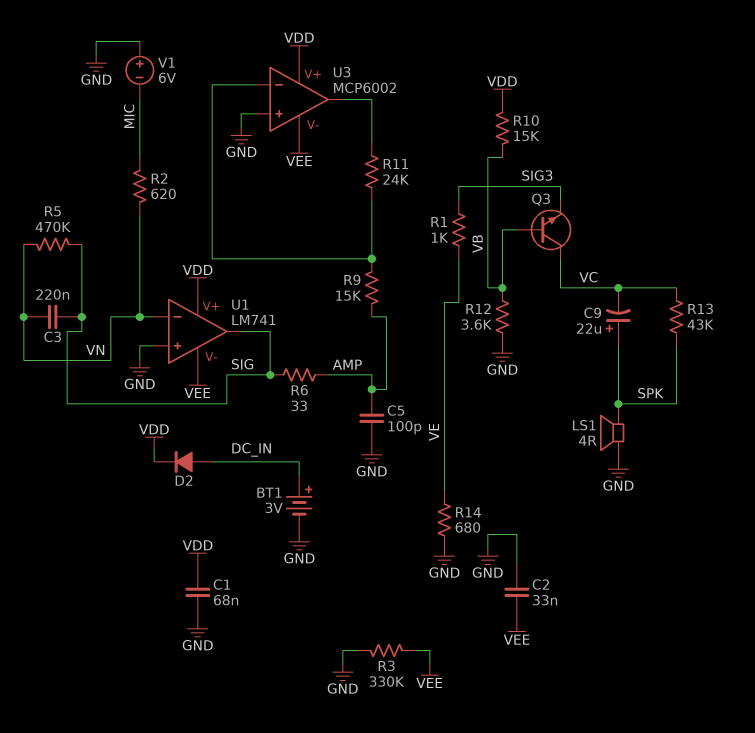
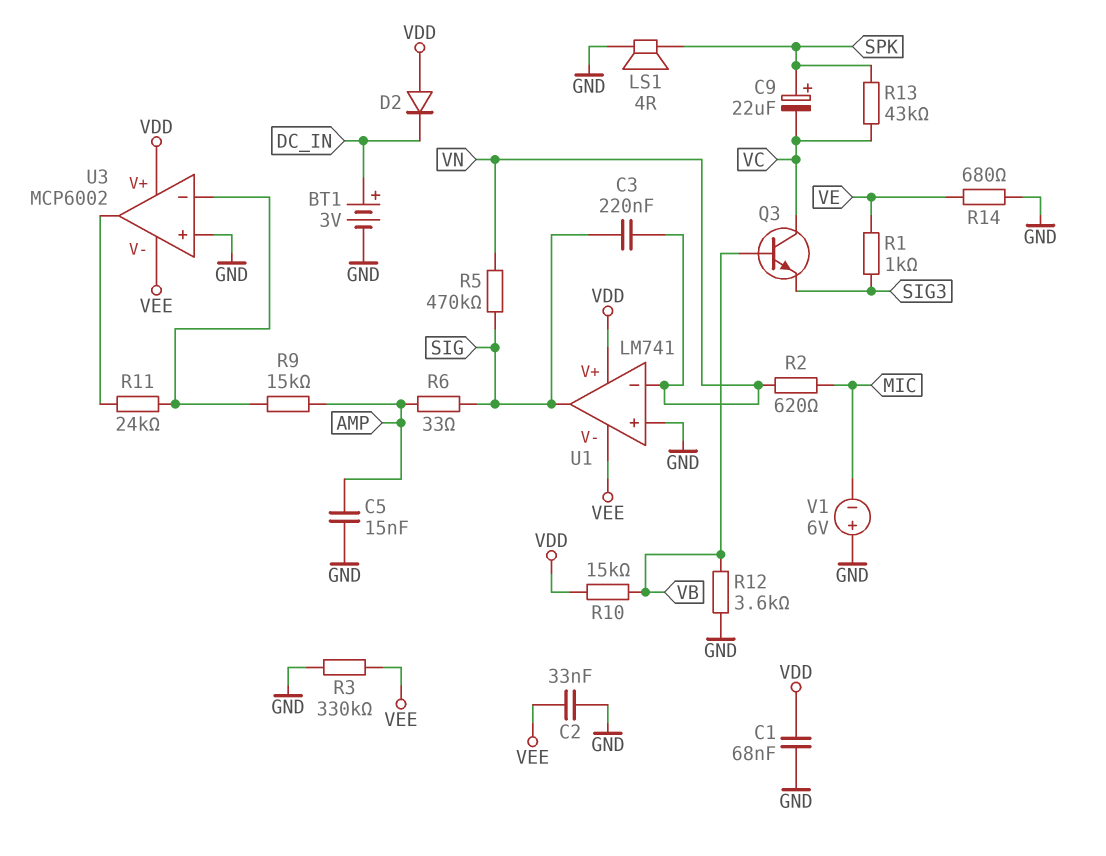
C5: 100pF (AMP, GND) -> 15nF (AMP, GND)
D2: diode (A DC_IN, K VDD) -> diode (A VDD, K DC_IN)

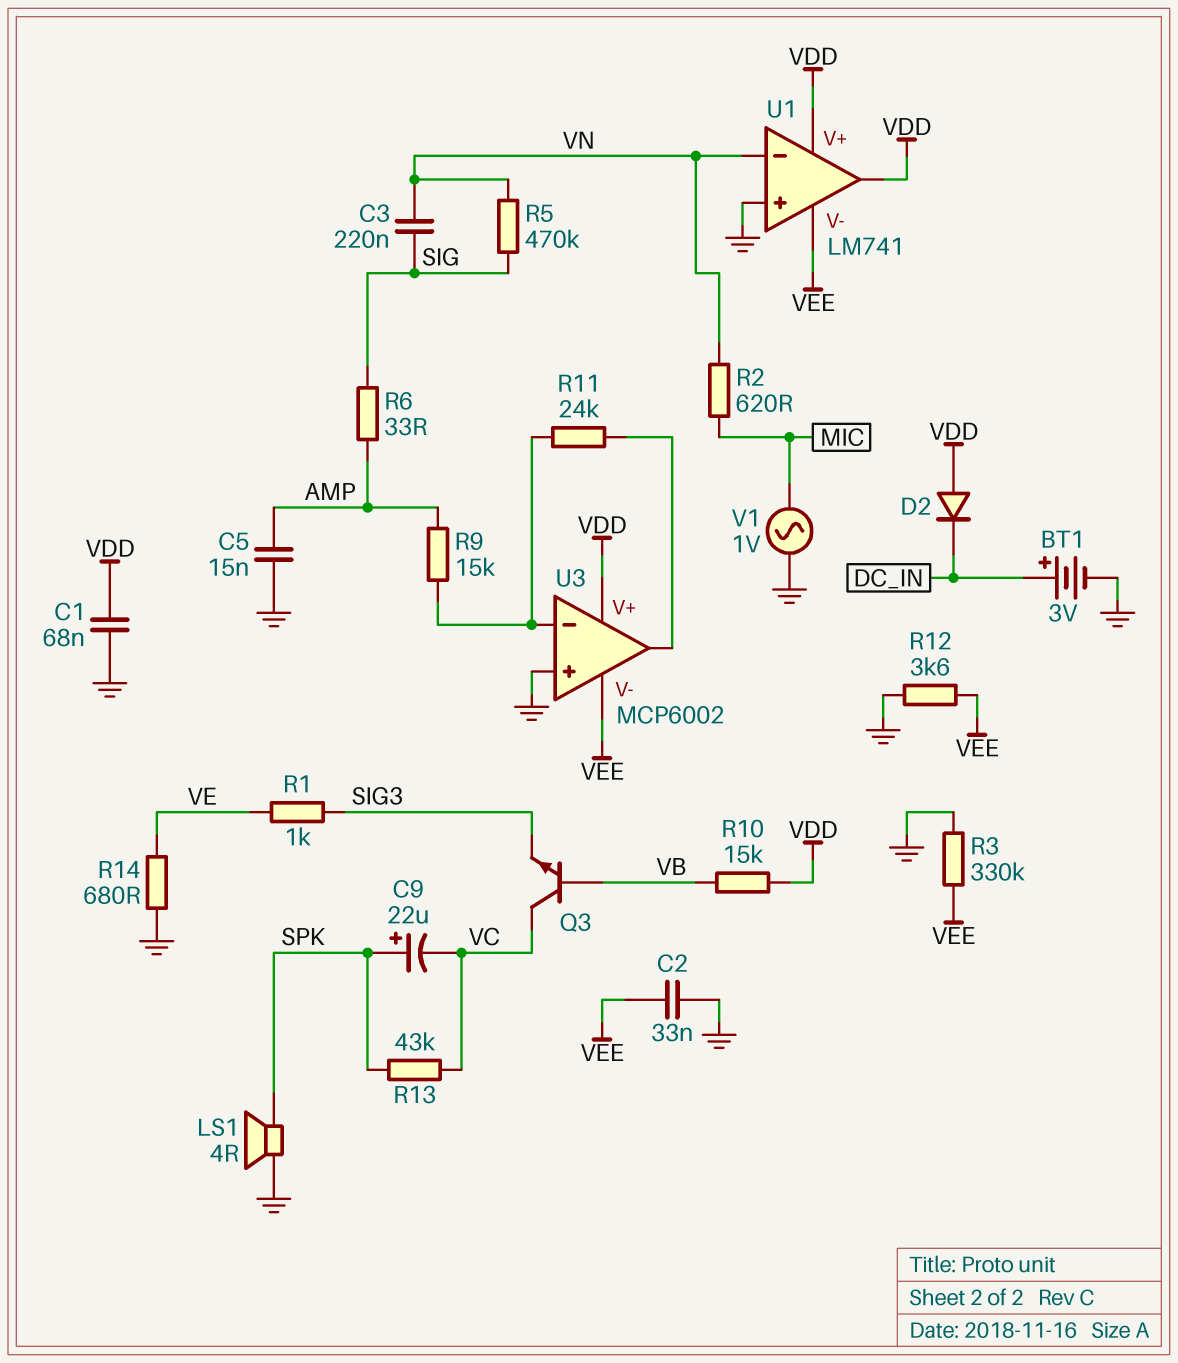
R12: 3.6k (GND, VB) -> 3.6k (GND, VEE)
U1 pin out: SIG -> VDD
V1: 6V (plus GND, minus MIC) -> AC 1V (GND, MIC)

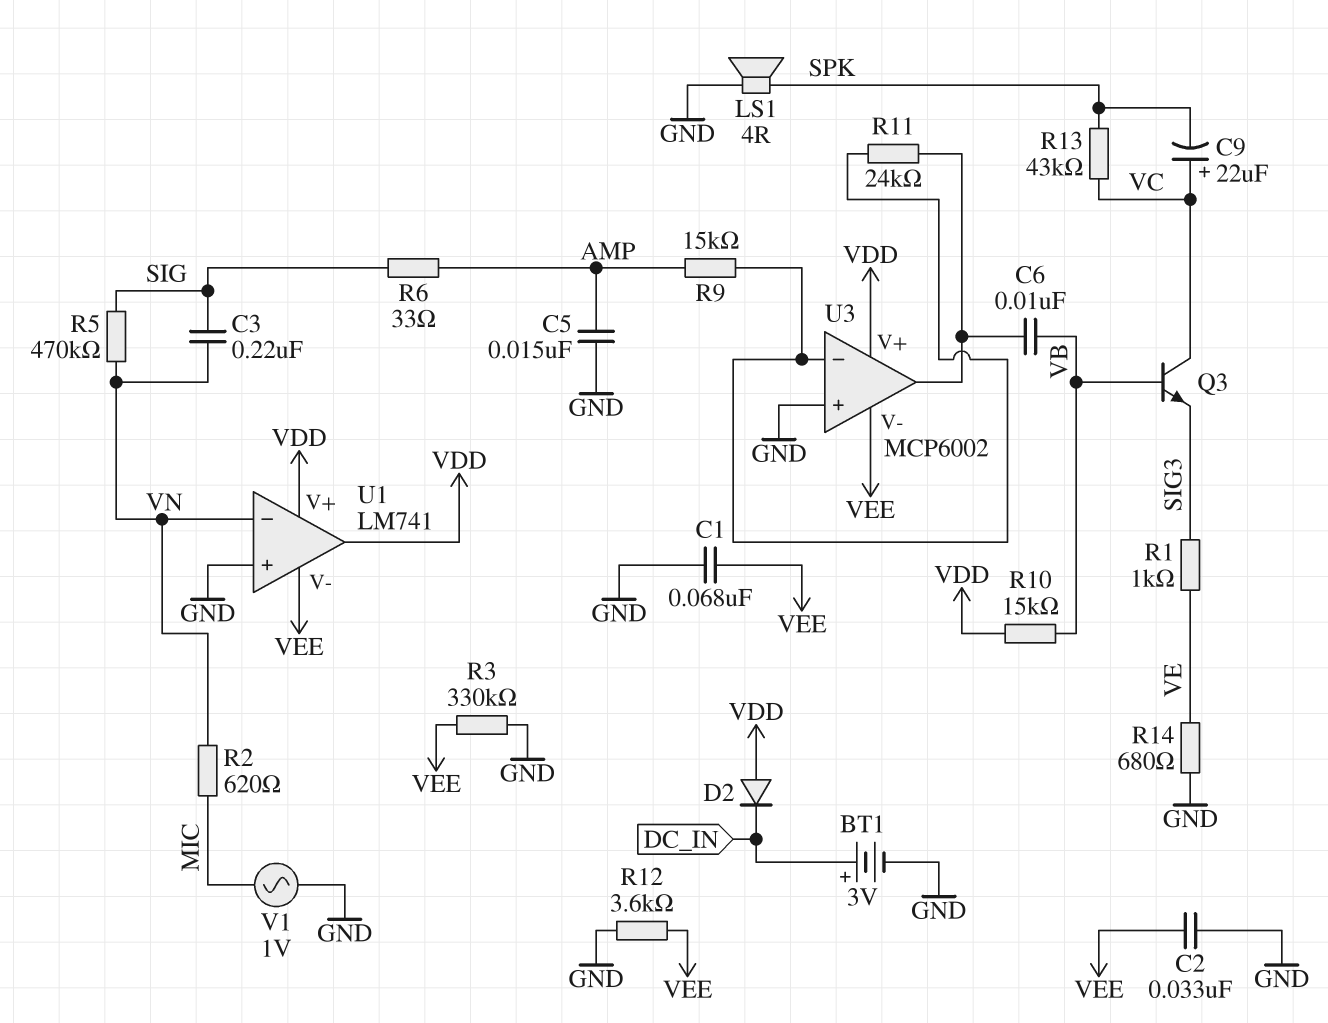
C1: 68nF (GND, VDD) -> 68nF (GND, VEE)
C6: none -> 10nF (U3/out, VB)
C9: 22uF (plus SPK, minus VC) -> 22uF (plus VC, minus SPK)

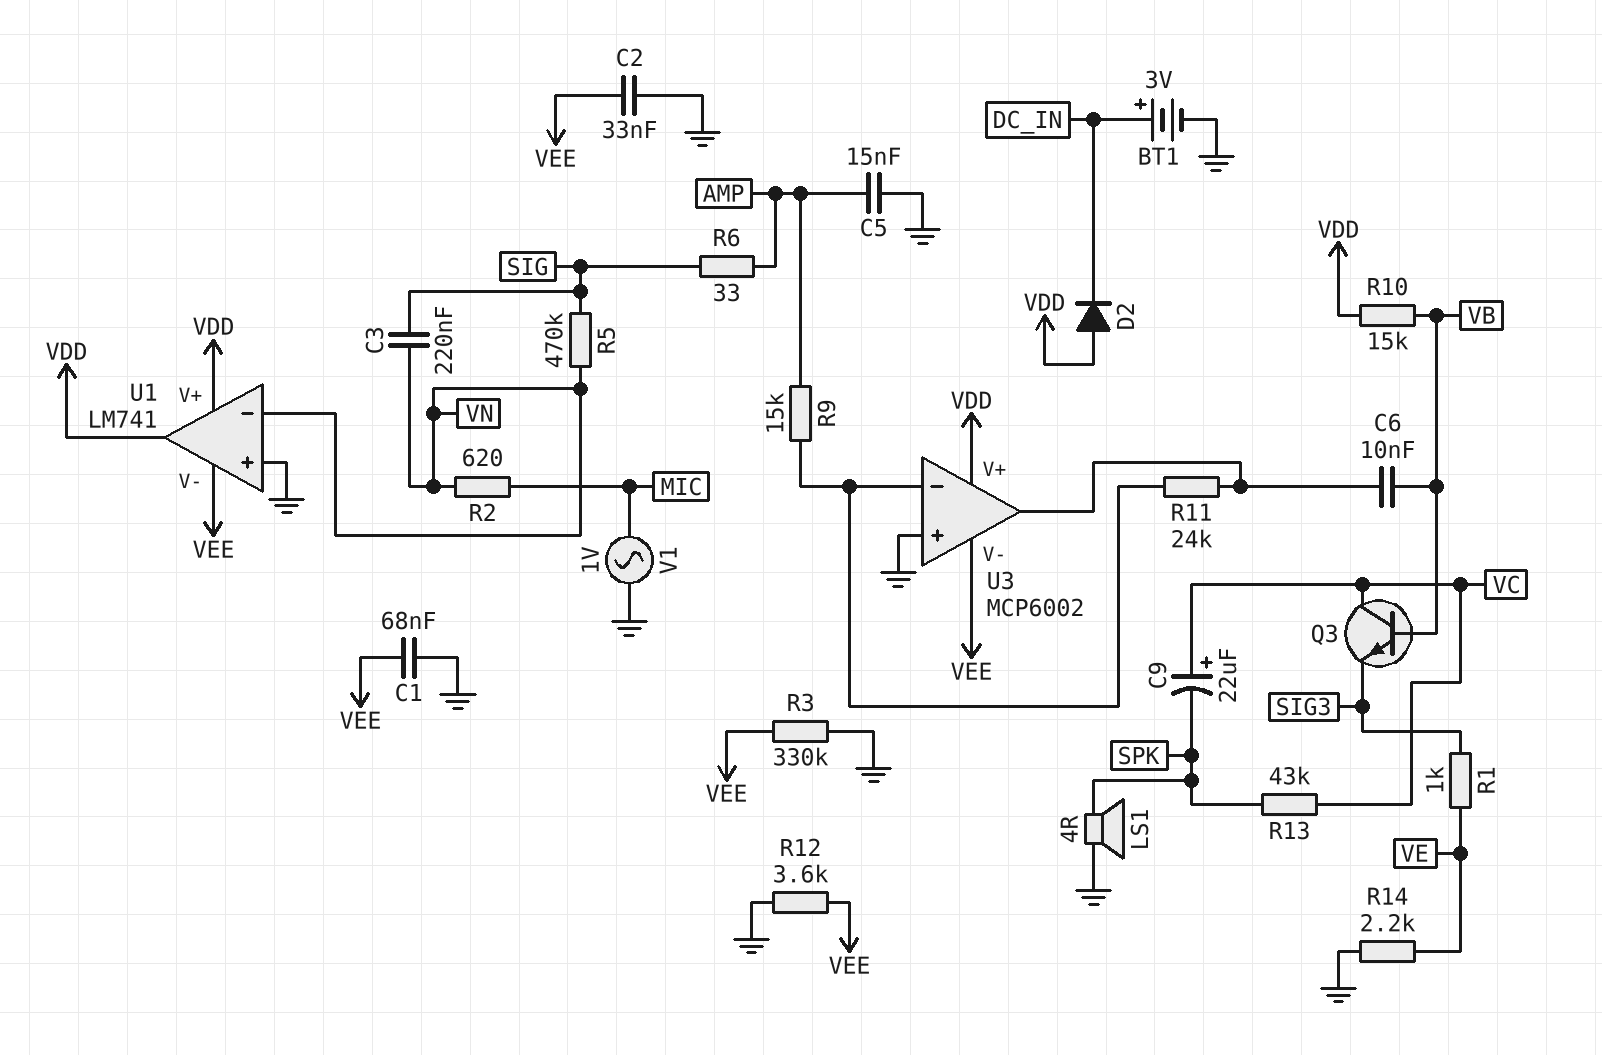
R14: 680 (GND, VE) -> 2.2k (GND, VE)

____________________

■ **Problem to solve**: In the data above, how many lines hold the string "plus"? Give the number by itself.

■ **Response to the task**: 2